> What you should do:
Begin at the line below that has "orange circle: (35, 66) -> (30, 66), moved". Stop after the line that has "blue star: (88, 61) -> (52, 43), moved", repeating each line exactly and leaving out the pictures.

> Image sequences with motion text:
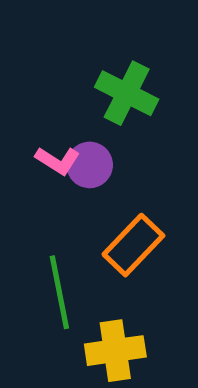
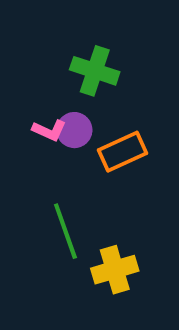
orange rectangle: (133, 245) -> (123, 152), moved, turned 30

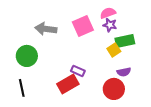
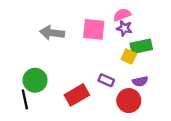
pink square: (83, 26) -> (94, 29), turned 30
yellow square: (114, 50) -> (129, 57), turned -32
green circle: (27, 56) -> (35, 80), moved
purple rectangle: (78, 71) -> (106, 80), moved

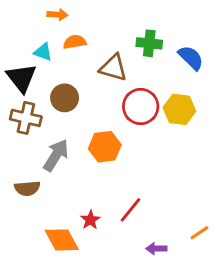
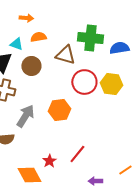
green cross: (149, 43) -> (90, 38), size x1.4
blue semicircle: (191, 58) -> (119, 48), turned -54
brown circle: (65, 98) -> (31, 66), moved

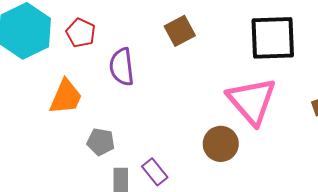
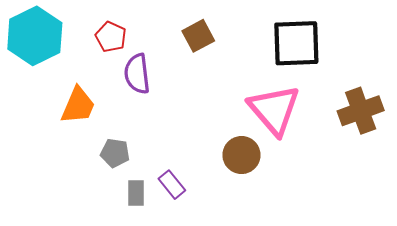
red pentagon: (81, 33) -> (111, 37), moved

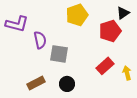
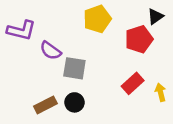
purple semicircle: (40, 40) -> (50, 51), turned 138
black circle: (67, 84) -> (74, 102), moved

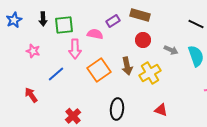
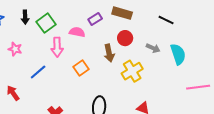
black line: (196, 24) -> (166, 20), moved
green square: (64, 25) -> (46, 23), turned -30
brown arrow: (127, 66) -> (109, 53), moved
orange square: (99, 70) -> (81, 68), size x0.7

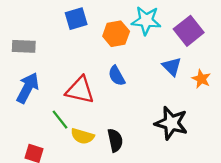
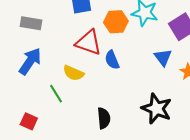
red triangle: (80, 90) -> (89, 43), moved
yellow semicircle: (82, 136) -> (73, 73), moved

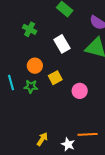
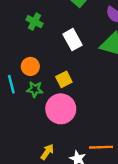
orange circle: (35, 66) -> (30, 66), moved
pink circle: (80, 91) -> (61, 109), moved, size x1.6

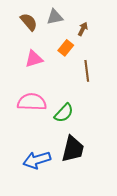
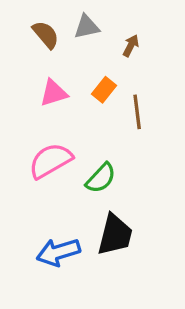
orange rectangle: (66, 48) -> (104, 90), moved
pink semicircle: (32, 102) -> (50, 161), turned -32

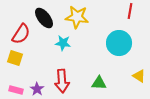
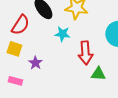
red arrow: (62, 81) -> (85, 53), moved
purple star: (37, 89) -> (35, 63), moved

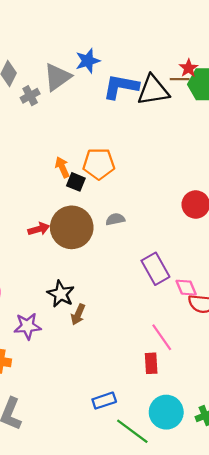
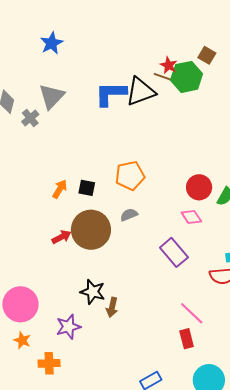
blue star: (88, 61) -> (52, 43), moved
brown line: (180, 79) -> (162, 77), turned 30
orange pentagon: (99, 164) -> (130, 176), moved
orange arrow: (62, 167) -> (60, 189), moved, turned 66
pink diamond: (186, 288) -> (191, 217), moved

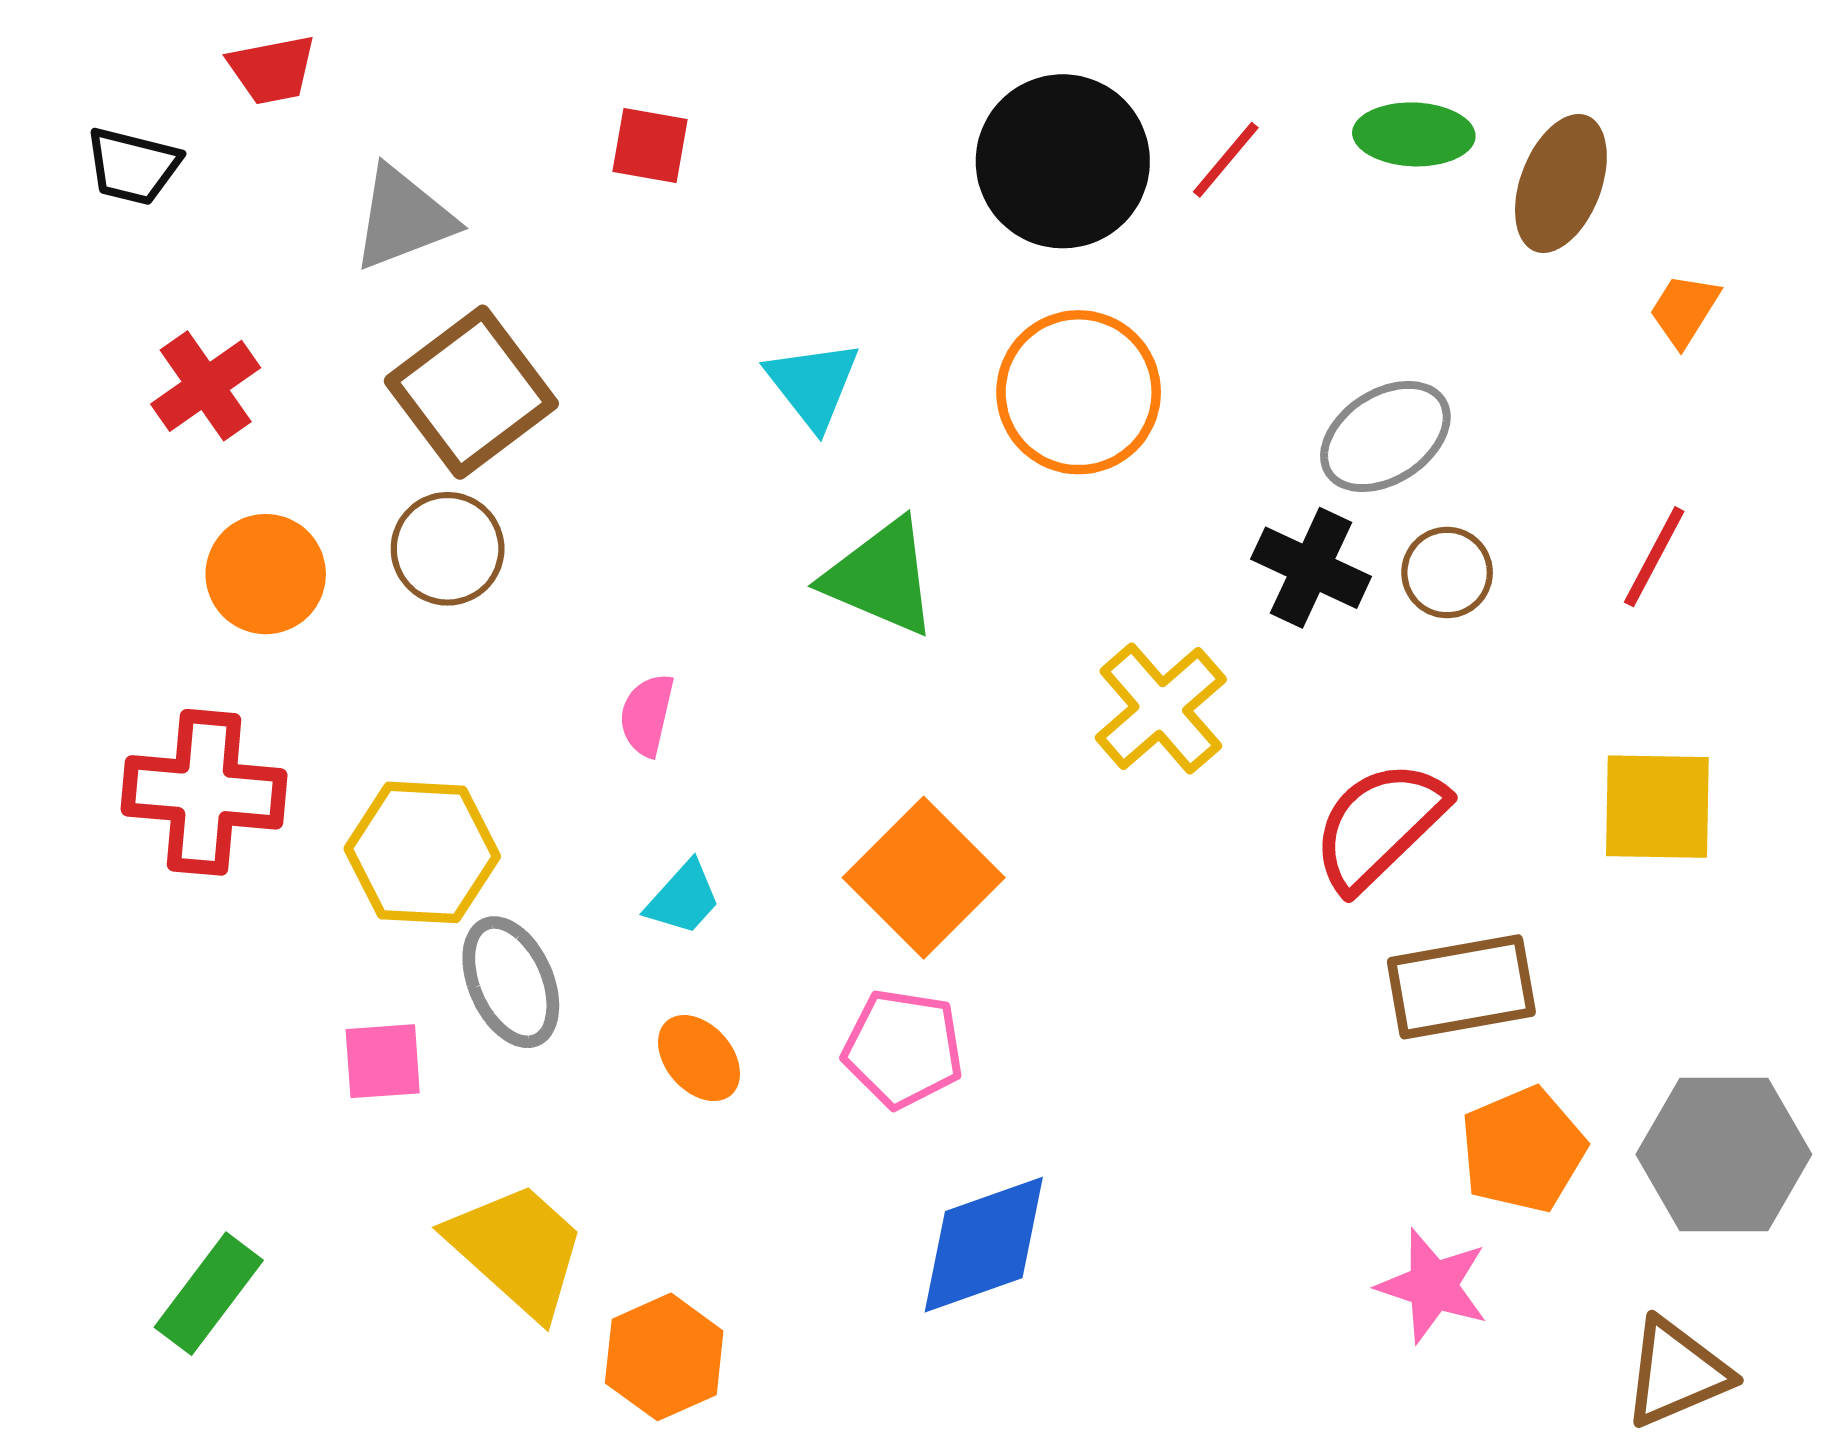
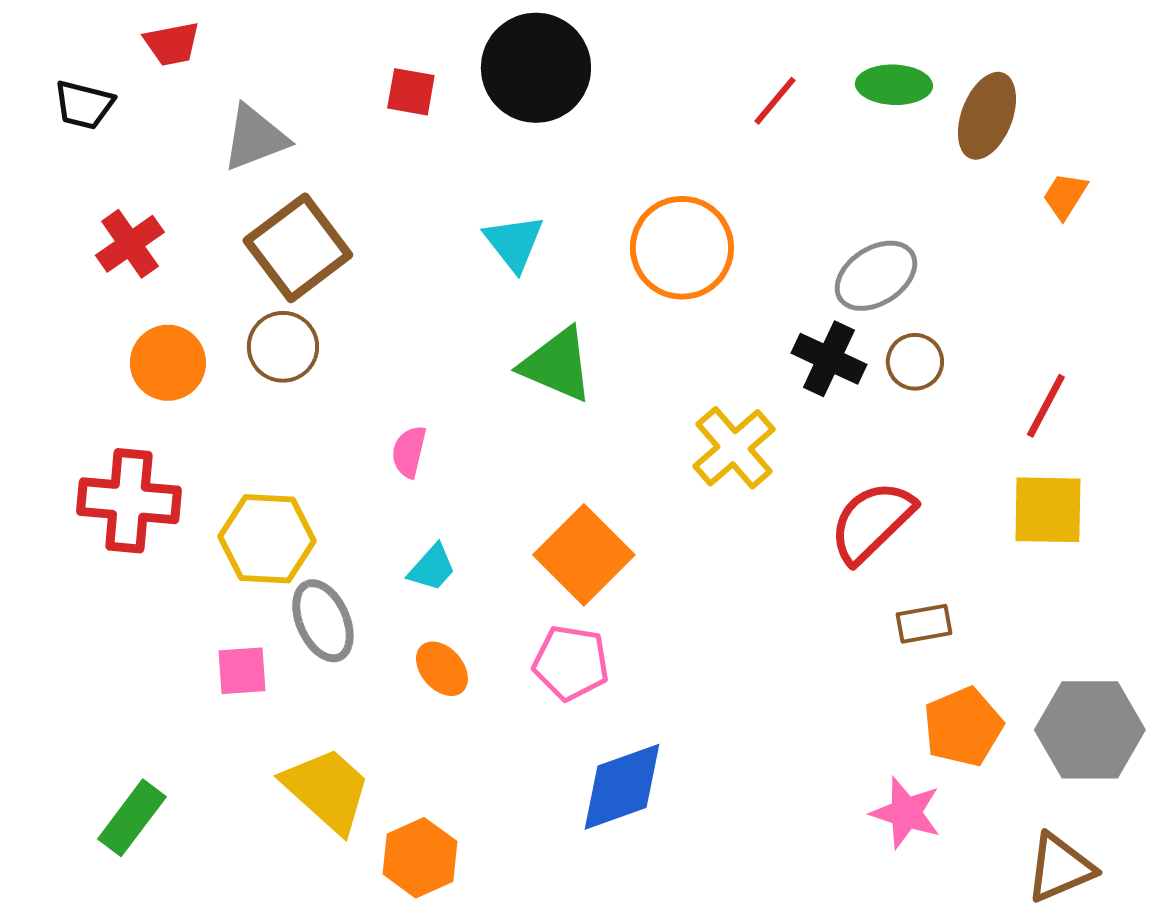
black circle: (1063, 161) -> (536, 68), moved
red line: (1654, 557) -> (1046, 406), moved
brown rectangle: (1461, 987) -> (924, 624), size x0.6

> Answer section:
orange circle: (35, 66) -> (30, 66), moved
pink circle: (80, 91) -> (61, 109), moved, size x1.6

orange rectangle: (66, 48) -> (104, 90), moved
pink semicircle: (32, 102) -> (50, 161), turned -32

red arrow: (62, 81) -> (85, 53), moved
purple star: (37, 89) -> (35, 63), moved

blue star: (88, 61) -> (52, 43), moved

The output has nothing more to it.